LISTE:

══════════

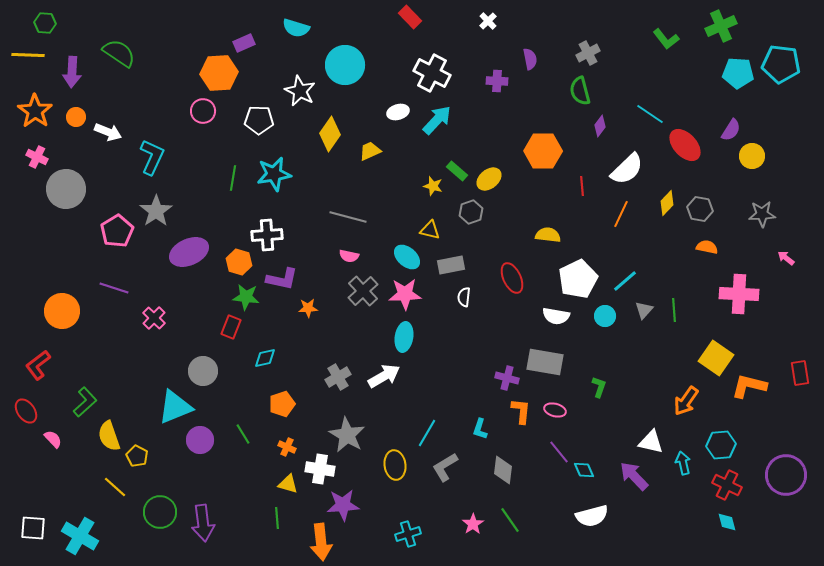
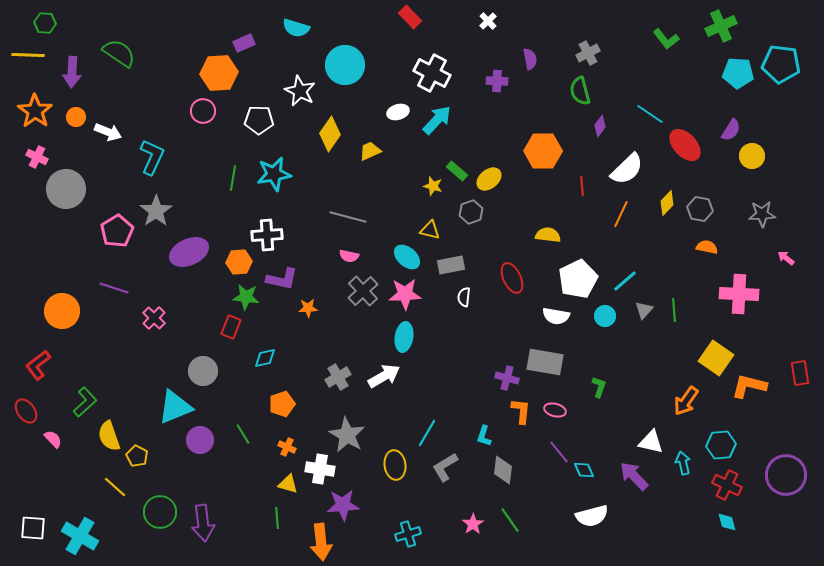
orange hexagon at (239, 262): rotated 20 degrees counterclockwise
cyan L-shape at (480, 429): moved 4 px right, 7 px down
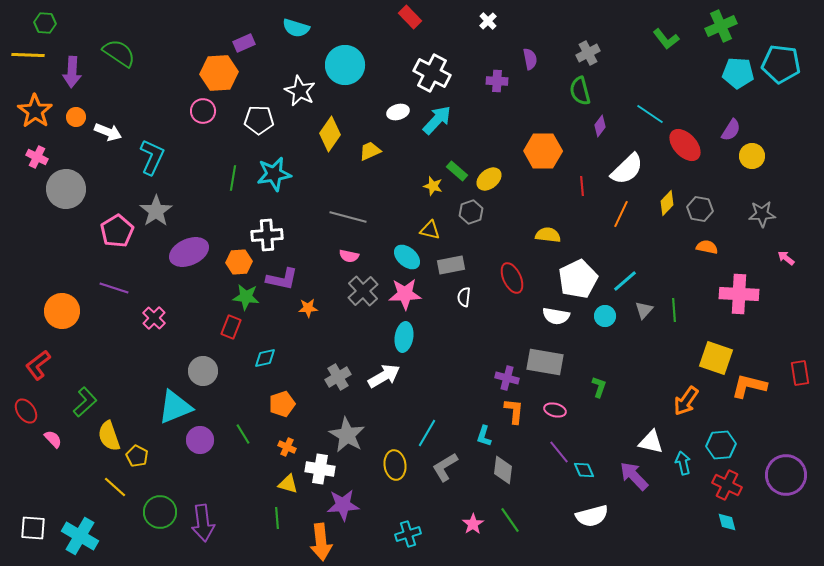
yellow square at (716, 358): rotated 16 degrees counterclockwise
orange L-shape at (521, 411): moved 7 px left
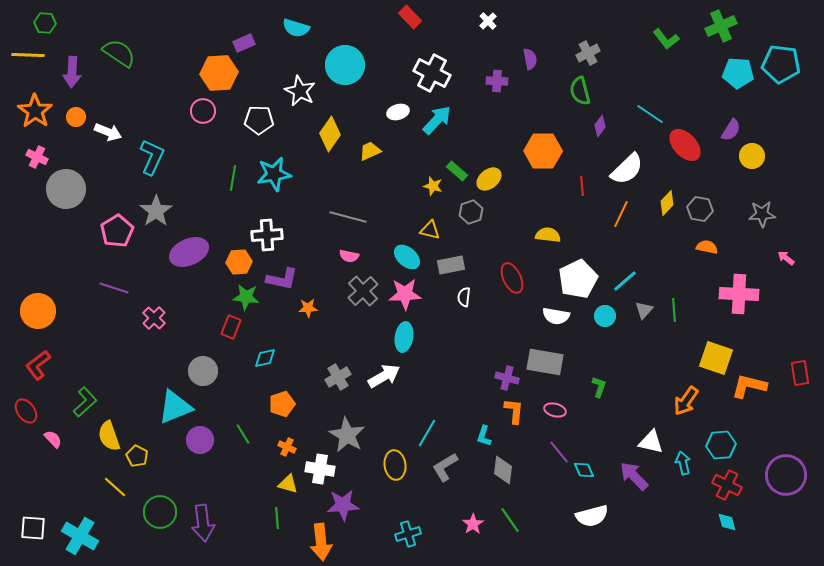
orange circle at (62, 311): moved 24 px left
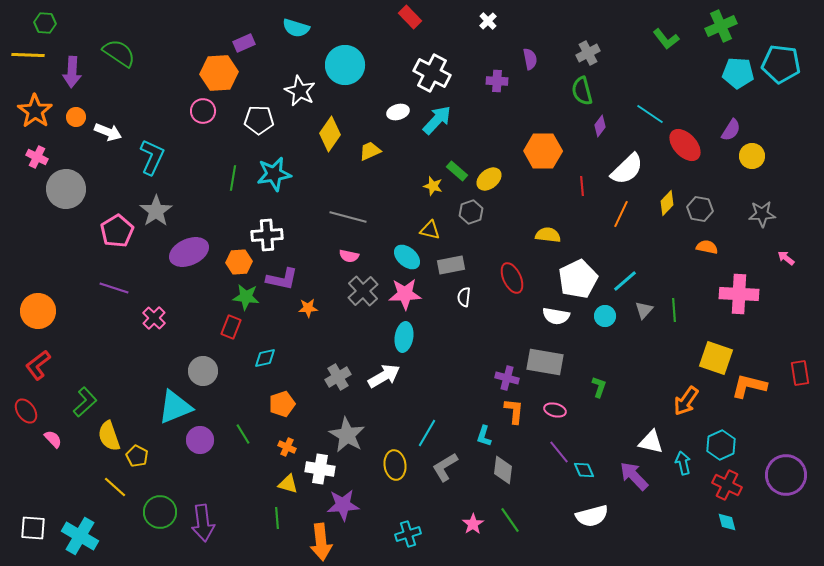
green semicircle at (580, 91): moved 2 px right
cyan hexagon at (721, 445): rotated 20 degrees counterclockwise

══════════

Renommez « semicircle » en « half-circle » dans les lignes allant de celle qui contient « green semicircle at » jusqu'à la fin des entrées incluse, puis redonnez uniquement ces lignes sans autre modification.

green half-circle at (580, 91): moved 2 px right
cyan hexagon at (721, 445): rotated 20 degrees counterclockwise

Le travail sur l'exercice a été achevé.